EXERCISE INSTRUCTIONS: For each entry below, please return its exact wording and leave out any picture.

PROVIDED RECORDS:
= = = = = = =

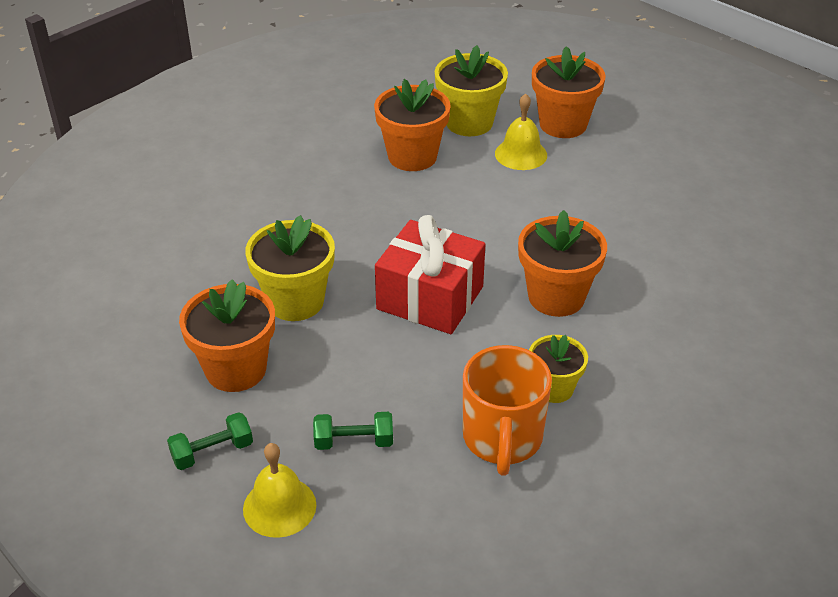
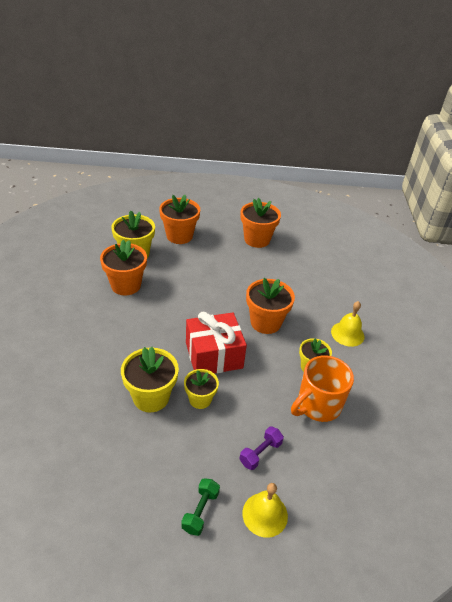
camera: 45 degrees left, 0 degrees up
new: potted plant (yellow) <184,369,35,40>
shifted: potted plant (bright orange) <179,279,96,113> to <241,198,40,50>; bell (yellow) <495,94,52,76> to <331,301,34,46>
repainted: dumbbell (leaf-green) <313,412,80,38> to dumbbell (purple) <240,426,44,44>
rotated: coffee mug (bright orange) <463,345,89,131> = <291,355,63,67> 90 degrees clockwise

= = = = = = =

EXERCISE ANSWER:
camera: 45 degrees left, 0 degrees up
new: potted plant (yellow) <184,369,35,40>
shifted: potted plant (bright orange) <179,279,96,113> to <241,198,40,50>; bell (yellow) <495,94,52,76> to <331,301,34,46>
repainted: dumbbell (leaf-green) <313,412,80,38> to dumbbell (purple) <240,426,44,44>
rotated: coffee mug (bright orange) <463,345,89,131> = <291,355,63,67> 90 degrees clockwise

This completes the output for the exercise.